Using the entries below, write out the line with "camera: 40 degrees left, 5 degrees up", the line with "camera: 75 degrees left, 0 degrees up", and every line in between, exactly as each is written.

--- Records for the exercise Enclosed Below ---

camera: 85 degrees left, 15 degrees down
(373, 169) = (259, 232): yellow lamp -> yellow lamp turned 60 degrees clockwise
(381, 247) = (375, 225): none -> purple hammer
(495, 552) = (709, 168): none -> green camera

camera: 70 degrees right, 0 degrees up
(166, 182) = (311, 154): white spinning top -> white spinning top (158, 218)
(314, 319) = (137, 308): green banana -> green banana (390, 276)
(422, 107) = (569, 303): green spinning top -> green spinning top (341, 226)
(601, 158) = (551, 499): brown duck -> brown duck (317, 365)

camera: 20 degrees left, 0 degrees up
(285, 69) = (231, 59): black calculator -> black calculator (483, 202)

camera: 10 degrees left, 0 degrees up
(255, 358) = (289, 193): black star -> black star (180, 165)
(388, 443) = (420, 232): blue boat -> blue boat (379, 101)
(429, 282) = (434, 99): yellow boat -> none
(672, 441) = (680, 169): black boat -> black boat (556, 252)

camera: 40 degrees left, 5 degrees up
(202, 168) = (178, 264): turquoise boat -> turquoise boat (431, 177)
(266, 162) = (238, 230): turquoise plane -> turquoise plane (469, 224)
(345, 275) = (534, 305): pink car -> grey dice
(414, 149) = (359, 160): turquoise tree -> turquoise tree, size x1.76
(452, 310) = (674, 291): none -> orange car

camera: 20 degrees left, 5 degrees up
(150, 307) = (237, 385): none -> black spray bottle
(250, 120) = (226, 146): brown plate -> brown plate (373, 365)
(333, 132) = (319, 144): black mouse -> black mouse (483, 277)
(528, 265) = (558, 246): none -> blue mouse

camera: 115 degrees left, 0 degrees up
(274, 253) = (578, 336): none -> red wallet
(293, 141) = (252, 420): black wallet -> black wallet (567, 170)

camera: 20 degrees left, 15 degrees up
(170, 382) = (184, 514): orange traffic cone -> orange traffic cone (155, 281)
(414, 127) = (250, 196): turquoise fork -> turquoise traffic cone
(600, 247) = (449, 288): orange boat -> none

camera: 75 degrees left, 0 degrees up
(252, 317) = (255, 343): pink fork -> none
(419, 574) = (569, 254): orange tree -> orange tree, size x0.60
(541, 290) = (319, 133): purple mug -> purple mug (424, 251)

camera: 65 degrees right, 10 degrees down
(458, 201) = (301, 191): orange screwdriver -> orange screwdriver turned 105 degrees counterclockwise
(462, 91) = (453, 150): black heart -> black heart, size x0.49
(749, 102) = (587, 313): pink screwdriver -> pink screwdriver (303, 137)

--- End of Enclosed Records for the exercise ---

* Solution for this problem:
camera: 40 degrees left, 5 degrees up
(202, 168) = (178, 264): turquoise boat -> turquoise boat (431, 177)
(266, 162) = (238, 230): turquoise plane -> turquoise plane (469, 224)
(345, 275) = (534, 305): pink car -> grey dice
(414, 149) = (359, 160): turquoise tree -> turquoise tree, size x1.76
(452, 310) = (674, 291): none -> orange car

camera: 20 degrees left, 5 degrees up
(150, 307) = (237, 385): none -> black spray bottle
(250, 120) = (226, 146): brown plate -> brown plate (373, 365)
(333, 132) = (319, 144): black mouse -> black mouse (483, 277)
(528, 265) = (558, 246): none -> blue mouse

camera: 115 degrees left, 0 degrees up
(274, 253) = (578, 336): none -> red wallet
(293, 141) = (252, 420): black wallet -> black wallet (567, 170)

camera: 20 degrees left, 15 degrees up
(170, 382) = (184, 514): orange traffic cone -> orange traffic cone (155, 281)
(414, 127) = (250, 196): turquoise fork -> turquoise traffic cone
(600, 247) = (449, 288): orange boat -> none

camera: 75 degrees left, 0 degrees up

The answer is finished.